_Data extracts_.
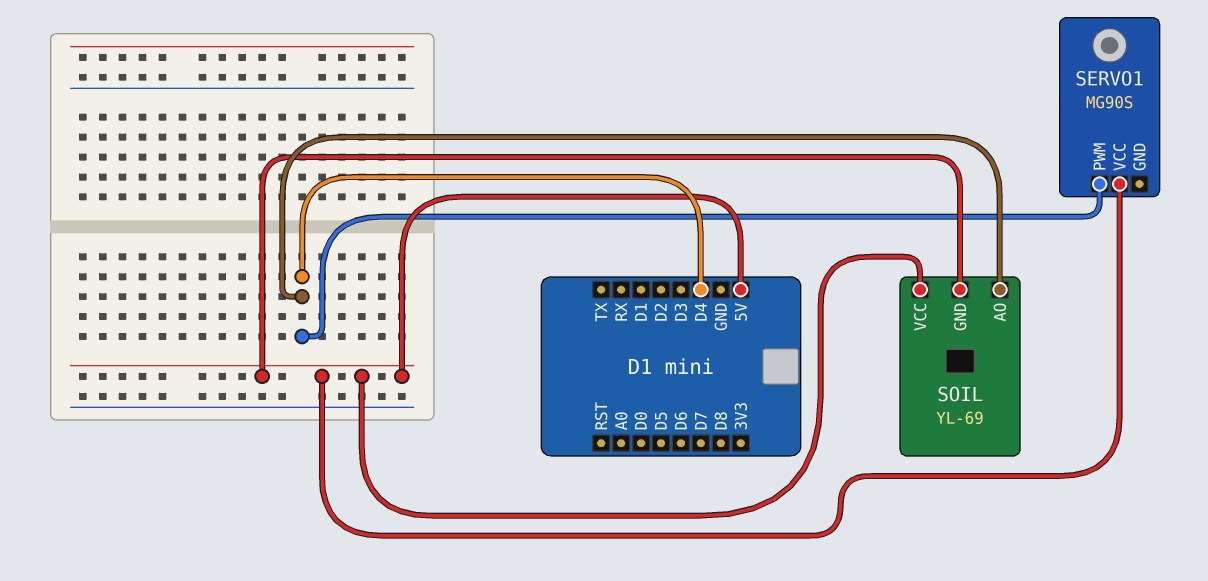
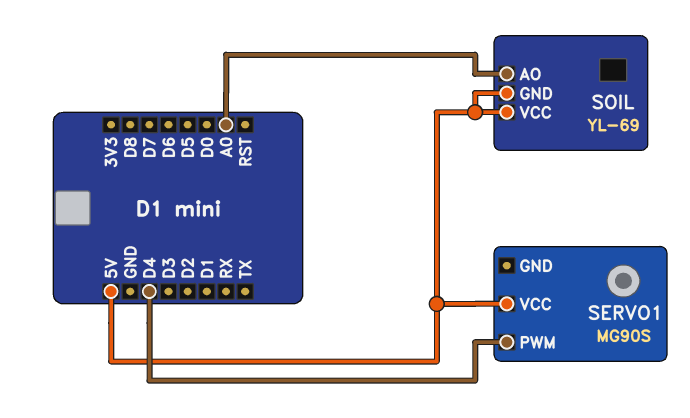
SOIL pin AO: D4 -> A0

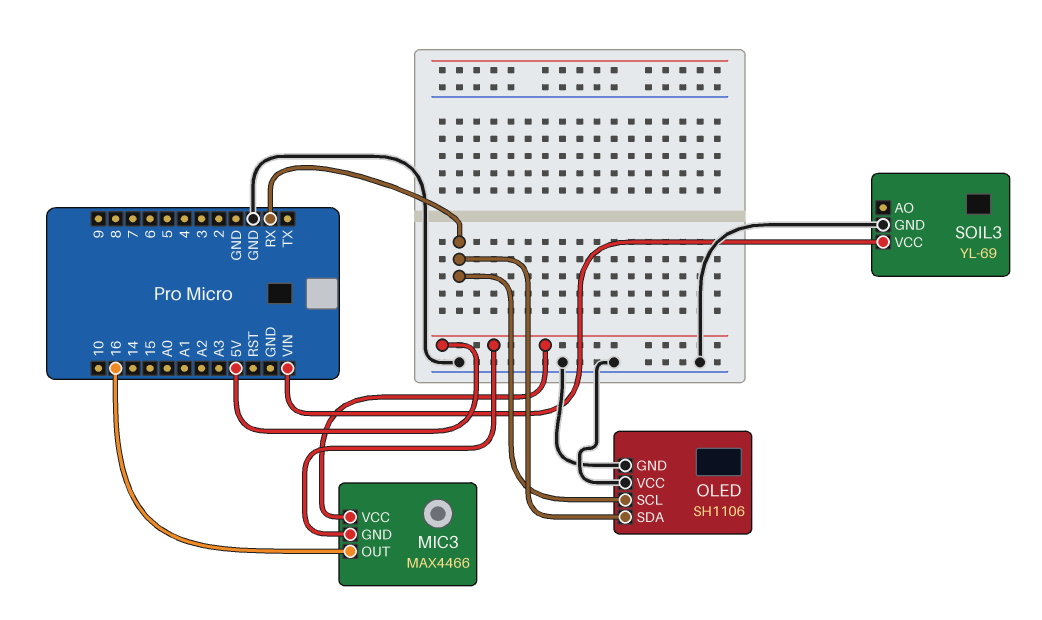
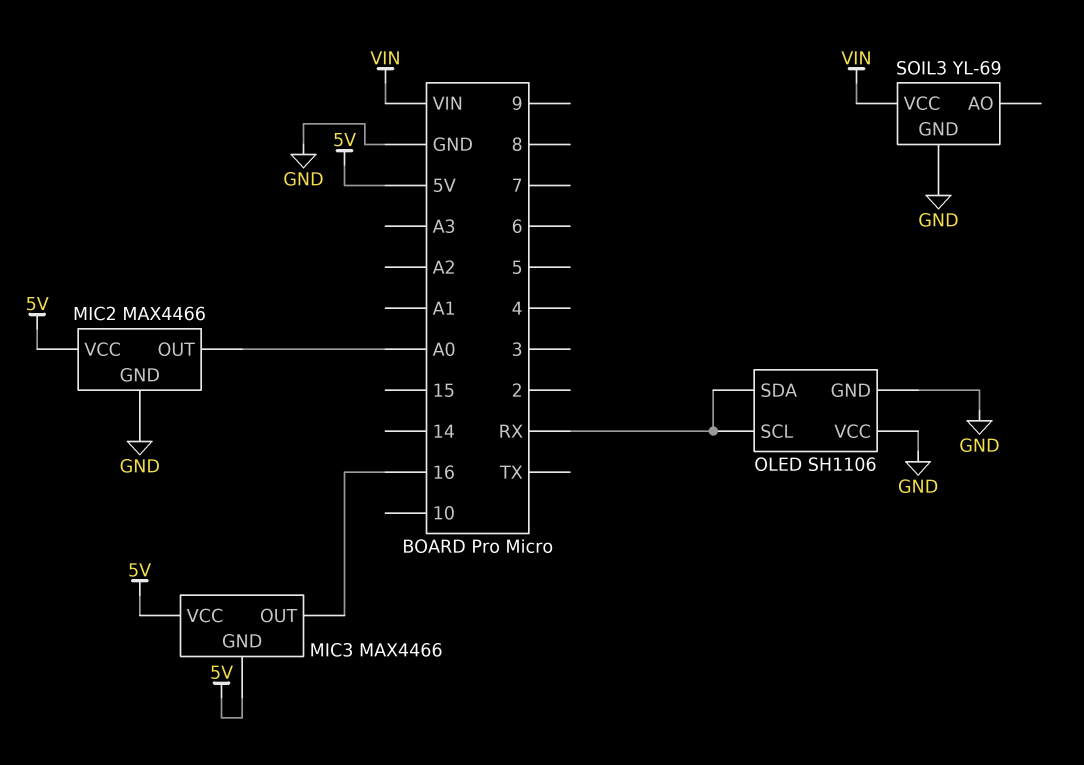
MIC2: none -> MAX4466
MIC2 pin GND: none -> GND
MIC2 pin OUT: none -> A0
MIC2 pin VCC: none -> 5V

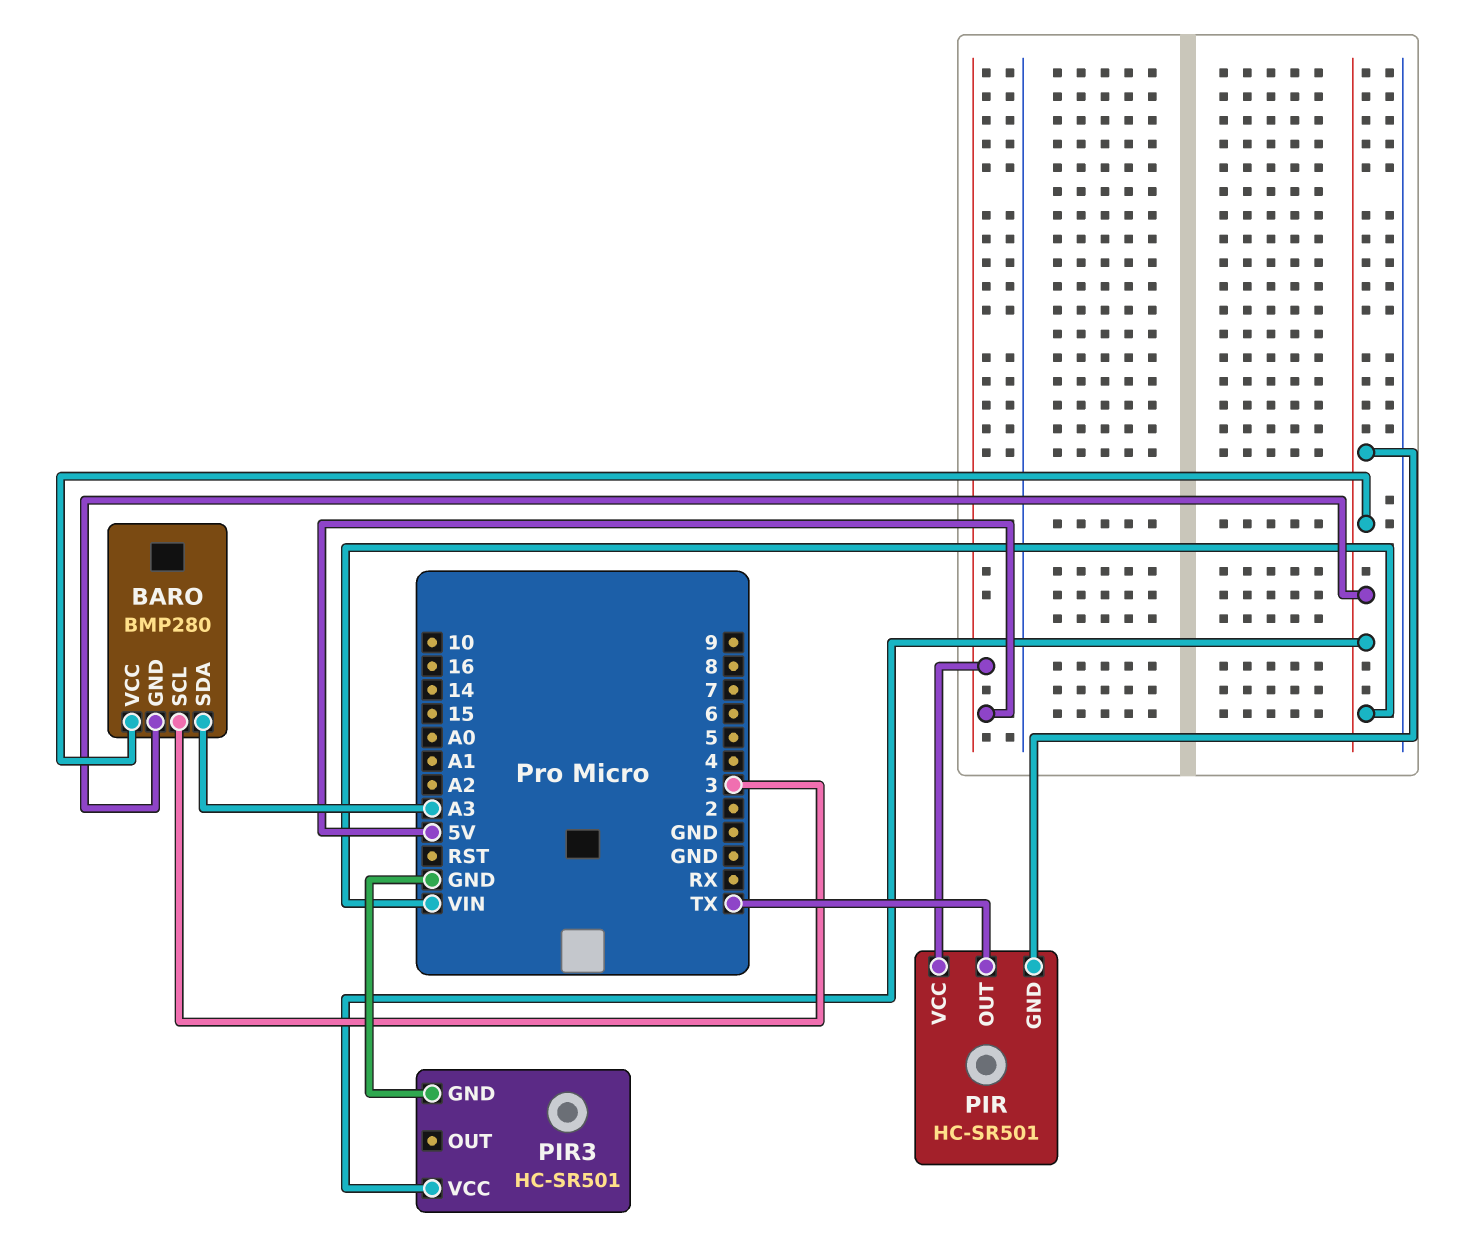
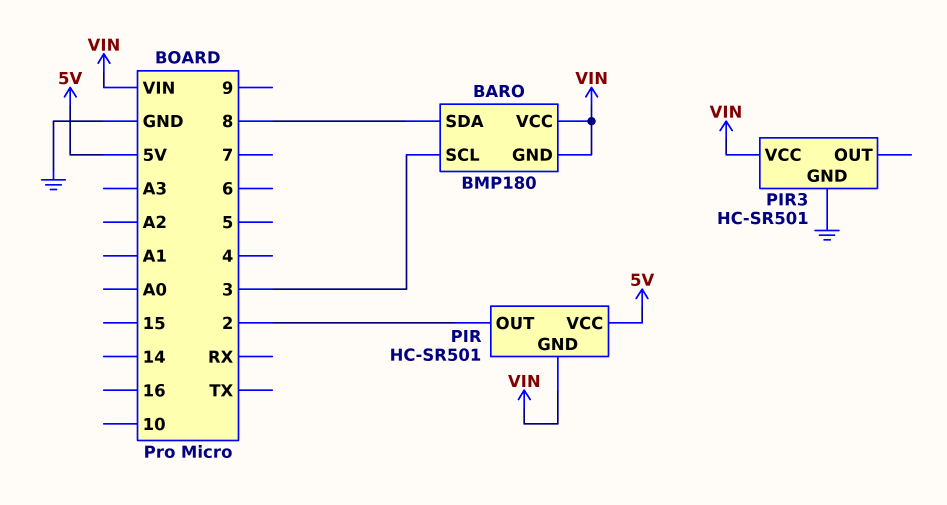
BARO: BMP280 -> BMP180
BARO pin SDA: A3 -> 8
PIR pin OUT: TX -> 2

_Goal of the exercise_. Please return every line of the records above that contains the word "none".

_Response to the exercise_.
MIC2: none -> MAX4466
MIC2 pin GND: none -> GND
MIC2 pin OUT: none -> A0
MIC2 pin VCC: none -> 5V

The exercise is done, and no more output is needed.